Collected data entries
↓↓↓

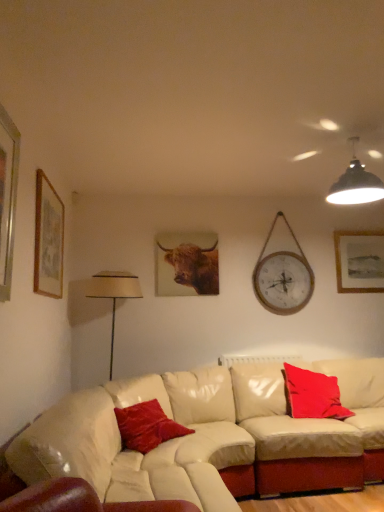
Question: Does velvet red pillow at center, which is counted as the 2th pillow, starting from the back, have a larger size compared to wooden framed artwork at upper right, marked as the third picture frame in a front-to-back arrangement?

Choices:
 (A) no
 (B) yes

Answer: (B)

Question: From a real-world perspective, is velvet red pillow at center, the first pillow when ordered from front to back, on wooden framed artwork at upper right, acting as the first picture frame starting from the back?

Choices:
 (A) yes
 (B) no

Answer: (B)

Question: Considering the relative sizes of velvet red pillow at center, positioned as the 1th pillow in left-to-right order, and wooden framed artwork at upper right, acting as the first picture frame starting from the back, in the image provided, is velvet red pillow at center, positioned as the 1th pillow in left-to-right order, thinner than wooden framed artwork at upper right, acting as the first picture frame starting from the back,?

Choices:
 (A) yes
 (B) no

Answer: (B)

Question: Is velvet red pillow at center, which is counted as the 2th pillow, starting from the back, located outside wooden framed artwork at upper right, the first picture frame positioned from the right?

Choices:
 (A) yes
 (B) no

Answer: (A)

Question: Does velvet red pillow at center, which is counted as the 2th pillow, starting from the back, lie behind wooden framed artwork at upper right, the 3th picture frame positioned from the left?

Choices:
 (A) no
 (B) yes

Answer: (A)

Question: From a real-world perspective, is black matte pendant light at upper right physically located above or below wooden framed artwork at upper right, acting as the first picture frame starting from the back?

Choices:
 (A) above
 (B) below

Answer: (A)

Question: From the image's perspective, is black matte pendant light at upper right above or below wooden framed artwork at upper right, marked as the third picture frame in a front-to-back arrangement?

Choices:
 (A) above
 (B) below

Answer: (A)

Question: Is black matte pendant light at upper right bigger or smaller than wooden framed artwork at upper right, marked as the third picture frame in a front-to-back arrangement?

Choices:
 (A) big
 (B) small

Answer: (A)

Question: Is point (360, 202) positioned closer to the camera than point (365, 276)?

Choices:
 (A) farther
 (B) closer

Answer: (B)

Question: Is wooden framed artwork at upper right, the first picture frame positioned from the right, to the left or to the right of brown furry cow at center in the image?

Choices:
 (A) right
 (B) left

Answer: (A)

Question: Looking at their shapes, would you say wooden framed artwork at upper right, the 3th picture frame positioned from the left, is wider or thinner than brown furry cow at center?

Choices:
 (A) wide
 (B) thin

Answer: (A)

Question: Which is correct: wooden framed artwork at upper right, marked as the third picture frame in a front-to-back arrangement, is inside brown furry cow at center, or outside of it?

Choices:
 (A) inside
 (B) outside

Answer: (B)

Question: Based on their sizes in the image, would you say wooden framed artwork at upper right, acting as the first picture frame starting from the back, is bigger or smaller than brown furry cow at center?

Choices:
 (A) small
 (B) big

Answer: (B)

Question: From the image's perspective, is velvet red pillow at center, positioned as the 1th pillow in left-to-right order, located above or below silver metallic picture frame at left, placed as the second picture frame when sorted from right to left?

Choices:
 (A) above
 (B) below

Answer: (B)

Question: Is point tap(122, 410) positioned closer to the camera than point tap(1, 296)?

Choices:
 (A) closer
 (B) farther

Answer: (B)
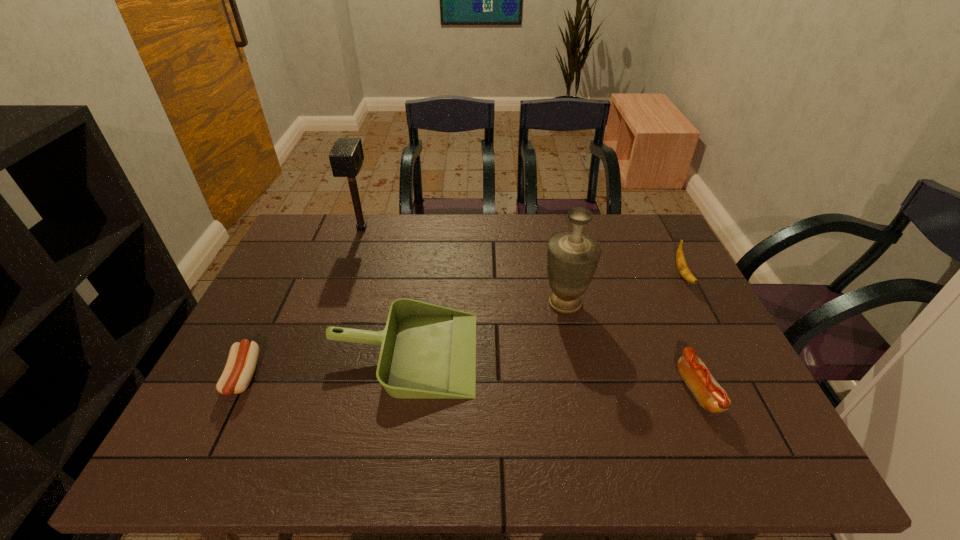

↑↑↑

* [How to complete this task]:
Please lay out every line of the records above as a JSON list of strings, one string per line, with blank lines left out. Leave the pictures out of the list.

* [Result]:
[
  "Question: Does velvet red pillow at center, which is counted as the 2th pillow, starting from the back, have a larger size compared to wooden framed artwork at upper right, marked as the third picture frame in a front-to-back arrangement?",
  "Choices:",
  " (A) no",
  " (B) yes",
  "Answer: (B)",
  "Question: From a real-world perspective, is velvet red pillow at center, the first pillow when ordered from front to back, on wooden framed artwork at upper right, acting as the first picture frame starting from the back?",
  "Choices:",
  " (A) yes",
  " (B) no",
  "Answer: (B)",
  "Question: Considering the relative sizes of velvet red pillow at center, positioned as the 1th pillow in left-to-right order, and wooden framed artwork at upper right, acting as the first picture frame starting from the back, in the image provided, is velvet red pillow at center, positioned as the 1th pillow in left-to-right order, thinner than wooden framed artwork at upper right, acting as the first picture frame starting from the back,?",
  "Choices:",
  " (A) yes",
  " (B) no",
  "Answer: (B)",
  "Question: Is velvet red pillow at center, which is counted as the 2th pillow, starting from the back, located outside wooden framed artwork at upper right, the first picture frame positioned from the right?",
  "Choices:",
  " (A) yes",
  " (B) no",
  "Answer: (A)",
  "Question: Does velvet red pillow at center, which is counted as the 2th pillow, starting from the back, lie behind wooden framed artwork at upper right, the 3th picture frame positioned from the left?",
  "Choices:",
  " (A) no",
  " (B) yes",
  "Answer: (A)",
  "Question: From a real-world perspective, is black matte pendant light at upper right physically located above or below wooden framed artwork at upper right, acting as the first picture frame starting from the back?",
  "Choices:",
  " (A) above",
  " (B) below",
  "Answer: (A)",
  "Question: From the image's perspective, is black matte pendant light at upper right above or below wooden framed artwork at upper right, marked as the third picture frame in a front-to-back arrangement?",
  "Choices:",
  " (A) above",
  " (B) below",
  "Answer: (A)",
  "Question: Is black matte pendant light at upper right bigger or smaller than wooden framed artwork at upper right, marked as the third picture frame in a front-to-back arrangement?",
  "Choices:",
  " (A) big",
  " (B) small",
  "Answer: (A)",
  "Question: Is point (360, 202) positioned closer to the camera than point (365, 276)?",
  "Choices:",
  " (A) farther",
  " (B) closer",
  "Answer: (B)",
  "Question: Is wooden framed artwork at upper right, the first picture frame positioned from the right, to the left or to the right of brown furry cow at center in the image?",
  "Choices:",
  " (A) right",
  " (B) left",
  "Answer: (A)",
  "Question: Looking at their shapes, would you say wooden framed artwork at upper right, the 3th picture frame positioned from the left, is wider or thinner than brown furry cow at center?",
  "Choices:",
  " (A) wide",
  " (B) thin",
  "Answer: (A)",
  "Question: Which is correct: wooden framed artwork at upper right, marked as the third picture frame in a front-to-back arrangement, is inside brown furry cow at center, or outside of it?",
  "Choices:",
  " (A) inside",
  " (B) outside",
  "Answer: (B)",
  "Question: Based on their sizes in the image, would you say wooden framed artwork at upper right, acting as the first picture frame starting from the back, is bigger or smaller than brown furry cow at center?",
  "Choices:",
  " (A) small",
  " (B) big",
  "Answer: (B)",
  "Question: From the image's perspective, is velvet red pillow at center, positioned as the 1th pillow in left-to-right order, located above or below silver metallic picture frame at left, placed as the second picture frame when sorted from right to left?",
  "Choices:",
  " (A) above",
  " (B) below",
  "Answer: (B)",
  "Question: Is point tap(122, 410) positioned closer to the camera than point tap(1, 296)?",
  "Choices:",
  " (A) closer",
  " (B) farther",
  "Answer: (B)"
]